• **Exercise aim**:
Among the lines of this material, find those holding the word "change" and report how many there are, with nothing added.

• **Exercise materials**:
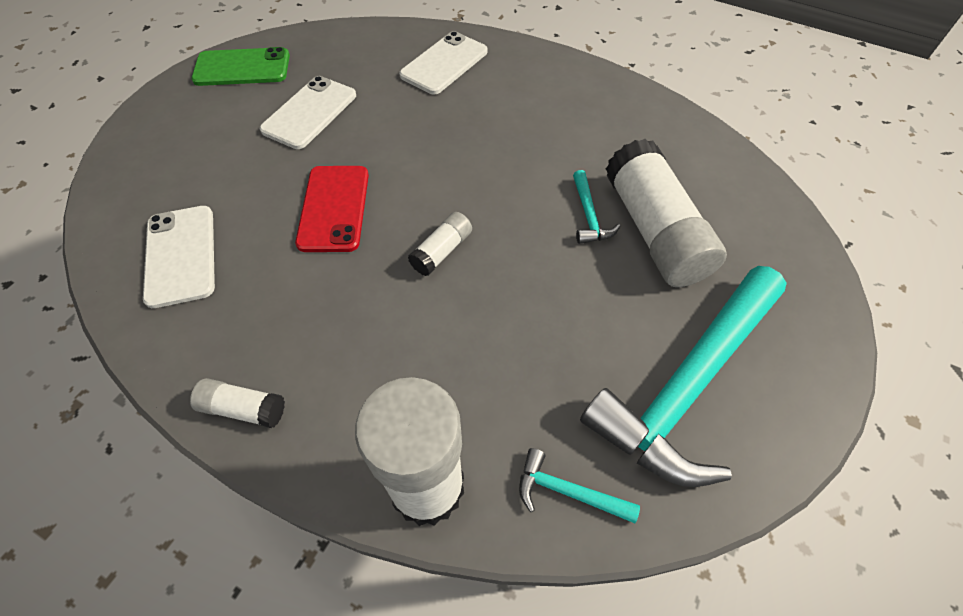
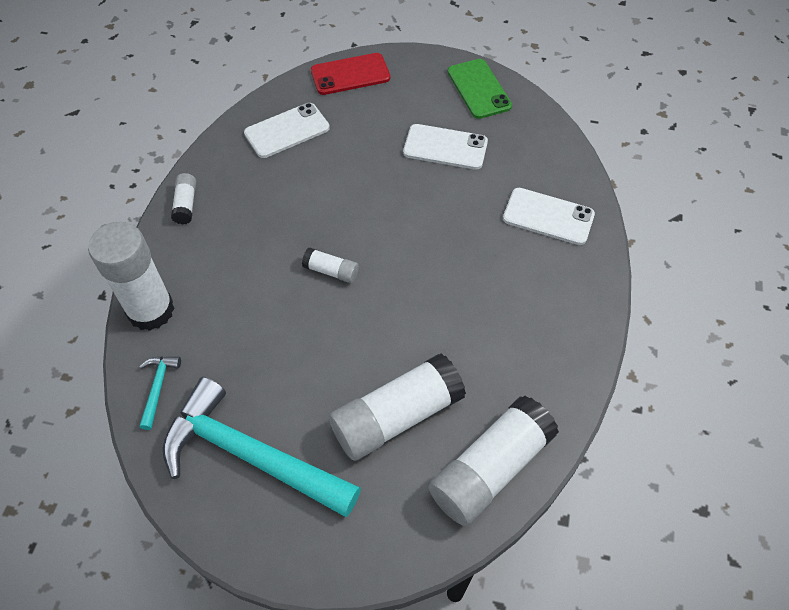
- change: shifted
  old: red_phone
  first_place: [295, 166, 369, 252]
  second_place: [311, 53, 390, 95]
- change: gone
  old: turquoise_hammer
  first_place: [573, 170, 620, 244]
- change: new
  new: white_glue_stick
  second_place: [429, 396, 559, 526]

• **Problem solution**:
3